- **Information given**
■ ■ ■

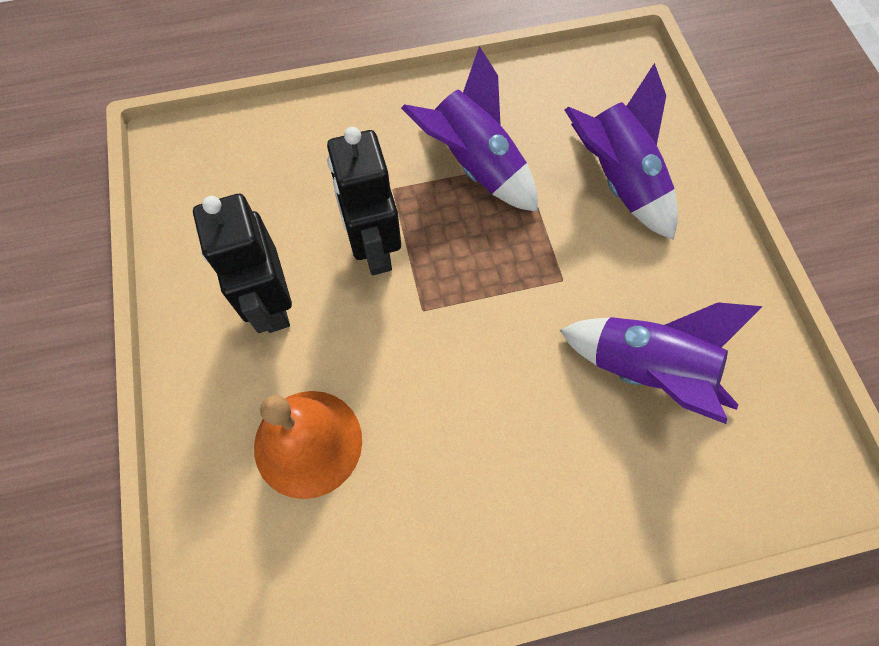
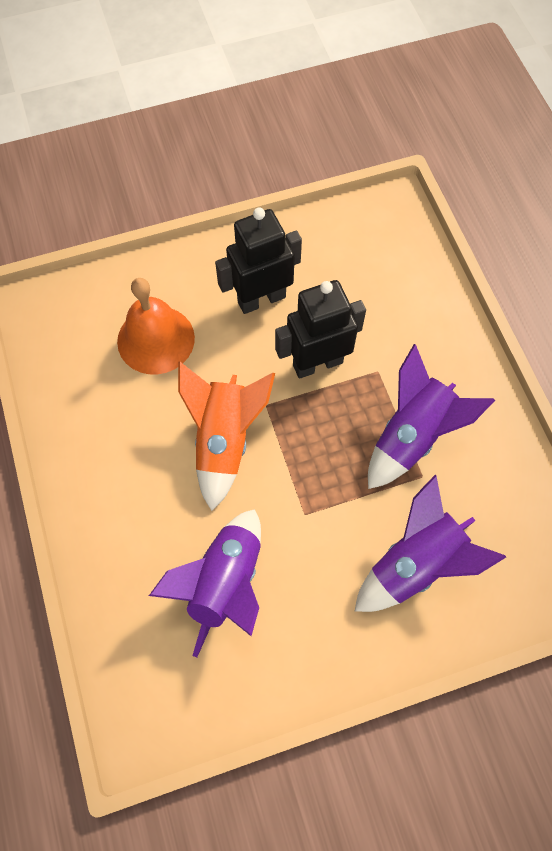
camera: 85 degrees right, 0 degrees up
(466, 362) = (224, 441): none -> orange rocket

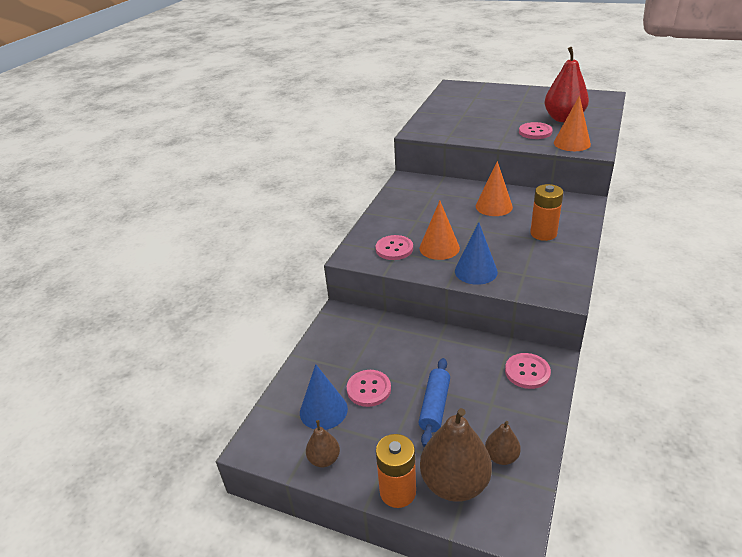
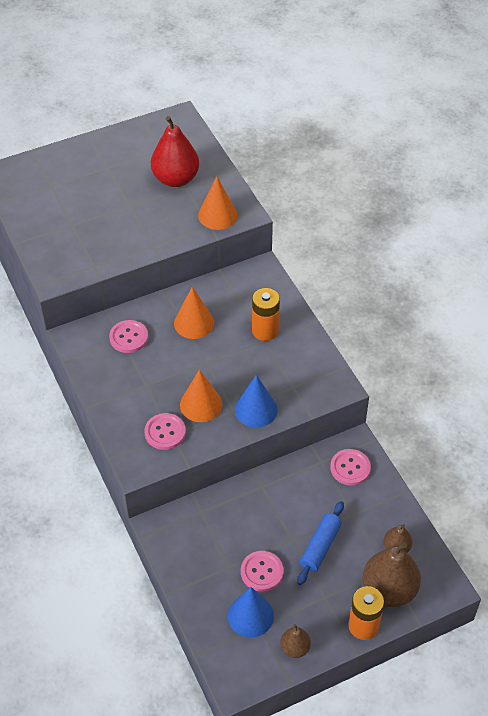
camera: 50 degrees left, 15 degrees up
(434, 406) = (320, 546): blue rolling pin -> blue rolling pin turned 60 degrees clockwise
(535, 132) = (170, 215): pink button -> pink button (129, 337)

■ ■ ■

- **The problem**
Where the string "camera" occurs in a line of the material above, copy the whole line.

- **Expected answer**
camera: 85 degrees right, 0 degrees up
camera: 50 degrees left, 15 degrees up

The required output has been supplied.